┌──
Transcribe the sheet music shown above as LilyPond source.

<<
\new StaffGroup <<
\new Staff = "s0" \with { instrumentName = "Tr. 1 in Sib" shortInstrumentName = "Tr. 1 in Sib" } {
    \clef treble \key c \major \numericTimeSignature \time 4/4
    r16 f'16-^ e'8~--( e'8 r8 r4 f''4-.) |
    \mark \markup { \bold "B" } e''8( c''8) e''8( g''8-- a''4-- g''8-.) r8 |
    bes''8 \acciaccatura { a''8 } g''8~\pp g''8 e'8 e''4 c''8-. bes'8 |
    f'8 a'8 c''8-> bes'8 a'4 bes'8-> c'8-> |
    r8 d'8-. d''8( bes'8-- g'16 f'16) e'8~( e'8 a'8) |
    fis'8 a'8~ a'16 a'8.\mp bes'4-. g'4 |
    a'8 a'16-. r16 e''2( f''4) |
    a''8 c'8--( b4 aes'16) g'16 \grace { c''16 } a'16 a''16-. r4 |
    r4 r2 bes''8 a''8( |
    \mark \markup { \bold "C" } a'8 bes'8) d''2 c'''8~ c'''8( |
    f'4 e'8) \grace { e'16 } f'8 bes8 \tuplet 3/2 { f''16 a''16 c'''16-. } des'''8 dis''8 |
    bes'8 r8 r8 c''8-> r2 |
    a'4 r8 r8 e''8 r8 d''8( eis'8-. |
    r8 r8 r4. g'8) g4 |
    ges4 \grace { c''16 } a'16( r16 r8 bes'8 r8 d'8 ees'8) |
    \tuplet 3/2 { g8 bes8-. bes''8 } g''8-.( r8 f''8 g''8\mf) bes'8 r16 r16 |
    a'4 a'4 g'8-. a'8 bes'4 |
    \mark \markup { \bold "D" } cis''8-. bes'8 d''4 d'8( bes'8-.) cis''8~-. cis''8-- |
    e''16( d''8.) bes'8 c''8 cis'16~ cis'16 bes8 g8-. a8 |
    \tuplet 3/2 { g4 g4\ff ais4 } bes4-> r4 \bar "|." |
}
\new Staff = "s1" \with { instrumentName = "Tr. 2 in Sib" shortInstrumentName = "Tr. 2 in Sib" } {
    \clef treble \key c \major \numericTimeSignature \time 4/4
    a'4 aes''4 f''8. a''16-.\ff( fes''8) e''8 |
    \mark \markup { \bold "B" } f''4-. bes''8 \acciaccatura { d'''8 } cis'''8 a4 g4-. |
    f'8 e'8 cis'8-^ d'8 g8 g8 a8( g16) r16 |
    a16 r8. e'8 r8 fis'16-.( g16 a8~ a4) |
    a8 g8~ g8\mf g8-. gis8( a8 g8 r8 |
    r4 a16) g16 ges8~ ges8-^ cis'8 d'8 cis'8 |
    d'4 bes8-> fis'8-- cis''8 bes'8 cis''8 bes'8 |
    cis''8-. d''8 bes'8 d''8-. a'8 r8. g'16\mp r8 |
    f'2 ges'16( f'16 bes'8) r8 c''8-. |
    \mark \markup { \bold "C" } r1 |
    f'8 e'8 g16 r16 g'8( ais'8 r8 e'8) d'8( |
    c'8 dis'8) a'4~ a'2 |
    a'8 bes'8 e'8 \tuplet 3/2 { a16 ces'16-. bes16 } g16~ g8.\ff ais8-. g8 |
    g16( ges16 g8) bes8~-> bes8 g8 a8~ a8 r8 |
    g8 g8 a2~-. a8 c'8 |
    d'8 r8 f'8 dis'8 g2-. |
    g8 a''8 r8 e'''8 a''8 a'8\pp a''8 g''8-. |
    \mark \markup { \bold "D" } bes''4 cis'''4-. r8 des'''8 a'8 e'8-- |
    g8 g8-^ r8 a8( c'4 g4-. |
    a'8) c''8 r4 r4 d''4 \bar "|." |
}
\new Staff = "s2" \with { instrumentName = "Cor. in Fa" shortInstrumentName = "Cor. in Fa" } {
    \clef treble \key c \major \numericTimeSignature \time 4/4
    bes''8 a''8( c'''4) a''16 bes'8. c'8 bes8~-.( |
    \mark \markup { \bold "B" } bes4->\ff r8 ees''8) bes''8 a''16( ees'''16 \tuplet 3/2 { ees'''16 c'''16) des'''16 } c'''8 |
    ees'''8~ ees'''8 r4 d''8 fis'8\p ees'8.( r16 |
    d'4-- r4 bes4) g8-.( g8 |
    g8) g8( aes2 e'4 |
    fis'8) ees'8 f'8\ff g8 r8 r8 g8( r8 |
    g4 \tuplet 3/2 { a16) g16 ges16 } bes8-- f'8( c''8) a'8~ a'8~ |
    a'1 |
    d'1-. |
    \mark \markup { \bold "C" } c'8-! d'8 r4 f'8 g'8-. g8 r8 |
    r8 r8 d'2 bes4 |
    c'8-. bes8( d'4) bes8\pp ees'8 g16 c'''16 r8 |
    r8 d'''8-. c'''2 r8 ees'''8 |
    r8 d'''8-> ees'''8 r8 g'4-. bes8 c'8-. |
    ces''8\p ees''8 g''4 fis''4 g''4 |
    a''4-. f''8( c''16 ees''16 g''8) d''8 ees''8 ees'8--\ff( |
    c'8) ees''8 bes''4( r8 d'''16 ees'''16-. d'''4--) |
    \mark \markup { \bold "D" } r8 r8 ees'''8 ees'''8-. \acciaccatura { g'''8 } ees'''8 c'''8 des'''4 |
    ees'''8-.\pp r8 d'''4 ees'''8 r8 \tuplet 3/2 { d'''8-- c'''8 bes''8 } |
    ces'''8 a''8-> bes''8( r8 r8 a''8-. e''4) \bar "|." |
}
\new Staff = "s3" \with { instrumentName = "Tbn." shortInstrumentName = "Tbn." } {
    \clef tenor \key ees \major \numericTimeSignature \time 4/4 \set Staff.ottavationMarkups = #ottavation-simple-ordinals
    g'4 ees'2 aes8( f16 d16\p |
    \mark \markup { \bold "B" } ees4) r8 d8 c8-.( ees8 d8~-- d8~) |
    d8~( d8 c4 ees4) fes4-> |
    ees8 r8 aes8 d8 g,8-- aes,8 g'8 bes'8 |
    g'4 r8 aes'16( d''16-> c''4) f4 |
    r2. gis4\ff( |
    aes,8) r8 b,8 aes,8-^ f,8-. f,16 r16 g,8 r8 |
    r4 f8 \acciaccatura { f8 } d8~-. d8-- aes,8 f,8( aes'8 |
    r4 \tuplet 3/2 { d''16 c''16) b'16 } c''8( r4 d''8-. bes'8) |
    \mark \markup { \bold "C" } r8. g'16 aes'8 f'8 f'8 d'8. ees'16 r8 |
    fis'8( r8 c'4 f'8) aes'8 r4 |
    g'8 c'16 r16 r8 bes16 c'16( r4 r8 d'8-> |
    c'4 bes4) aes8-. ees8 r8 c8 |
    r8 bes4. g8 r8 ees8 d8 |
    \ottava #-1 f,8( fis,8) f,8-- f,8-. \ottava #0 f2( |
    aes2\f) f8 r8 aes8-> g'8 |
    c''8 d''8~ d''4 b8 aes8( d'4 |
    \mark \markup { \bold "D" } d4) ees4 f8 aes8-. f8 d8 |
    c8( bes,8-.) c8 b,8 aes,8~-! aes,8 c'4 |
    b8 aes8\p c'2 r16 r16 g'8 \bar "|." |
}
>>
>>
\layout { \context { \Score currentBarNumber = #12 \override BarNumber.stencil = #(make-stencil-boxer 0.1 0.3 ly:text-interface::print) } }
└──
> **Direction**: Please copy from the records above every line that contains the string "shortInstrumentName".

> **Answer to the problem**:
\new Staff = "s0" \with { instrumentName = "Tr. 1 in Sib" shortInstrumentName = "Tr. 1 in Sib" } {
\new Staff = "s1" \with { instrumentName = "Tr. 2 in Sib" shortInstrumentName = "Tr. 2 in Sib" } {
\new Staff = "s2" \with { instrumentName = "Cor. in Fa" shortInstrumentName = "Cor. in Fa" } {
\new Staff = "s3" \with { instrumentName = "Tbn." shortInstrumentName = "Tbn." } {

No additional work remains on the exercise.